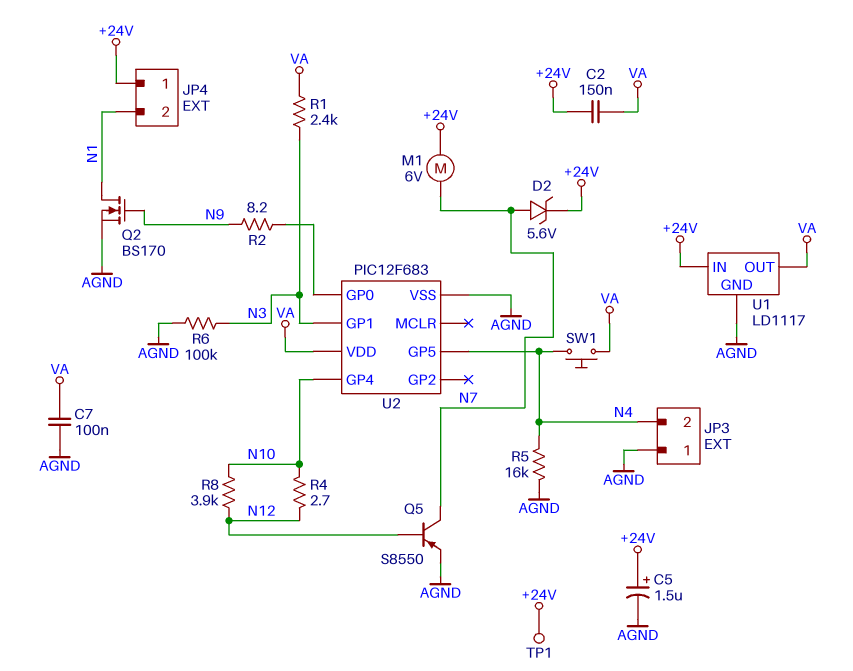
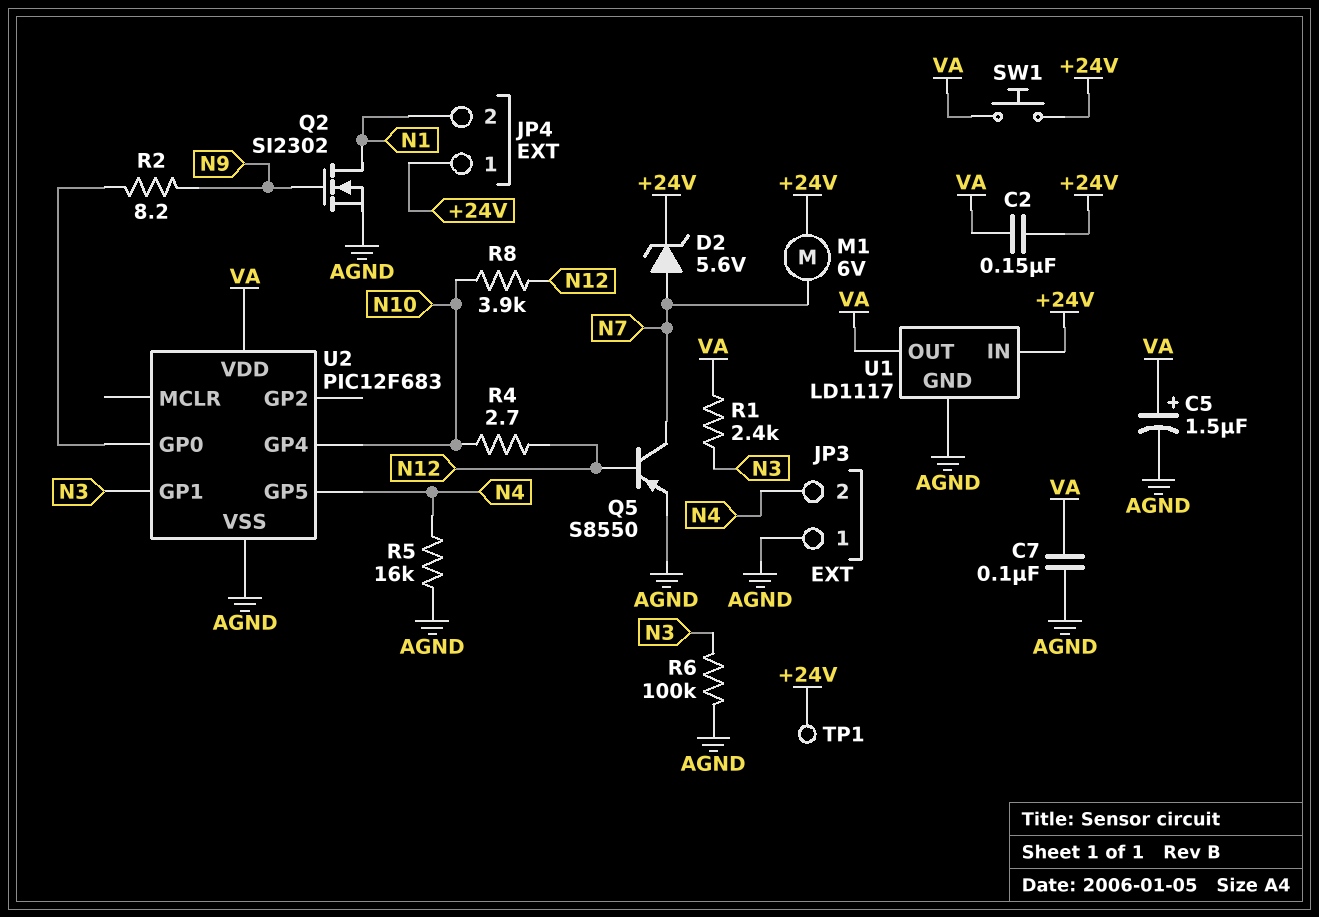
C5: 1.5uF (plus +24V, minus AGND) -> 1.5uF (plus VA, minus AGND)
Q2: NMOS BS170 (G N9, D N1, S AGND) -> NMOS SI2302 (G N9, D N1, S AGND)
SW1: button (N4, VA) -> button (+24V, VA)

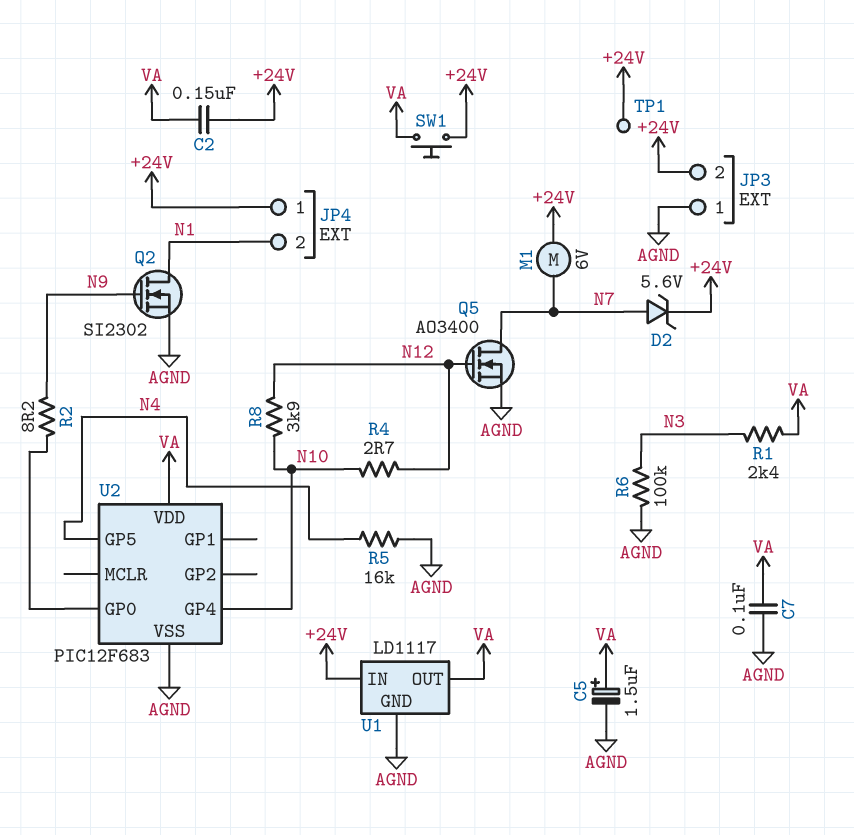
JP3 pin 2: N4 -> +24V
Q5: PNP S8550 (B N12, C N7, E AGND) -> NMOS AO3400 (G N12, D N7, S AGND)
U2 pin GP1: N3 -> none

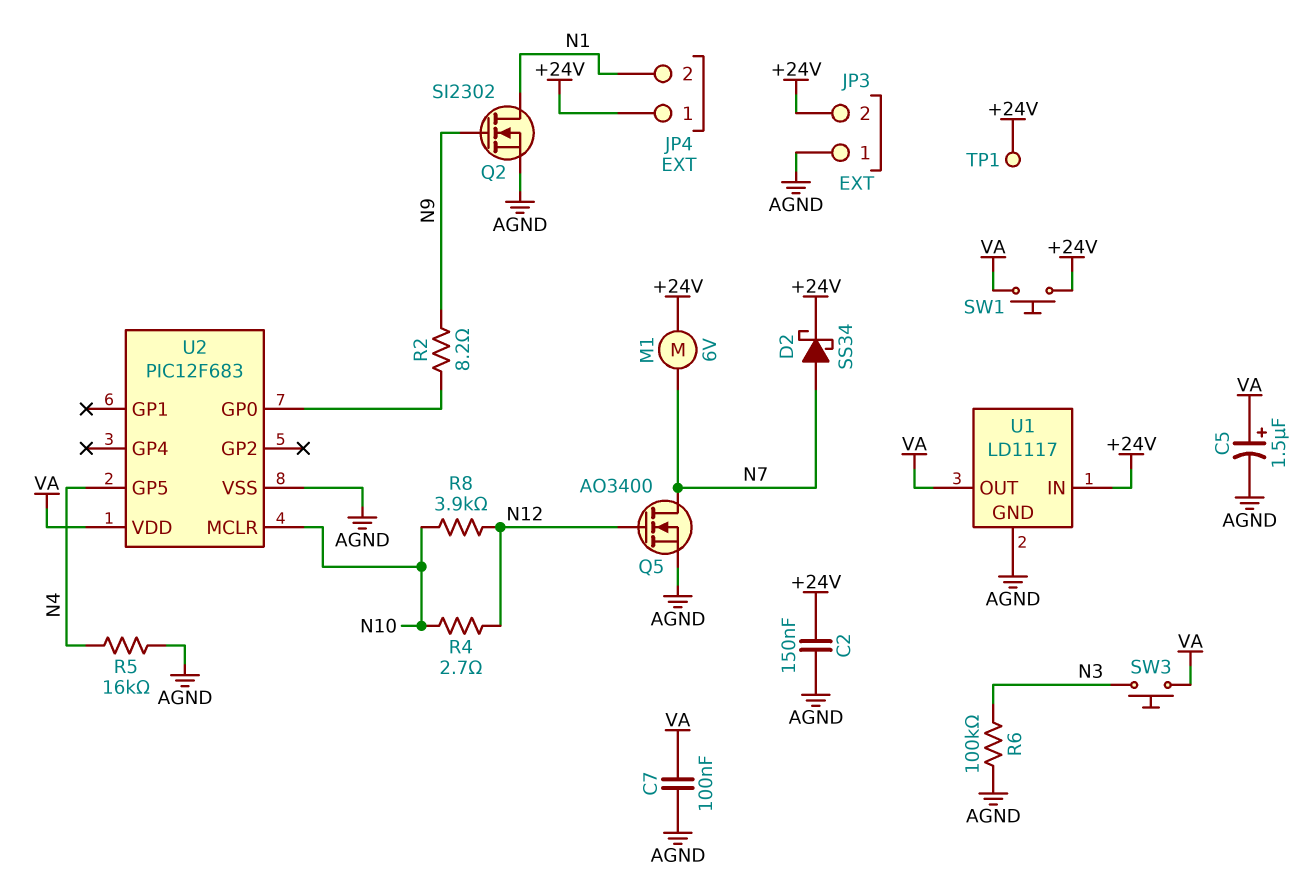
C2: 150nF (+24V, VA) -> 150nF (+24V, AGND)
D2: zener 5.6V (A N7, K +24V) -> schottky SS34 (A N7, K +24V)
R1: 2.4k (N3, VA) -> none
SW3: none -> button (N3, VA)
U2 pin GP4: N10 -> none
U2 pin MCLR: none -> N10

+ + + + + + +

• Goal of the exercise: I would like the lines from the one with "Q5: PNP S8550" through the last line of the data above retyped exactly, with pictures left out, please.

• Output for this exercise:
Q5: PNP S8550 (B N12, C N7, E AGND) -> NMOS AO3400 (G N12, D N7, S AGND)
U2 pin GP1: N3 -> none

C2: 150nF (+24V, VA) -> 150nF (+24V, AGND)
D2: zener 5.6V (A N7, K +24V) -> schottky SS34 (A N7, K +24V)
R1: 2.4k (N3, VA) -> none
SW3: none -> button (N3, VA)
U2 pin GP4: N10 -> none
U2 pin MCLR: none -> N10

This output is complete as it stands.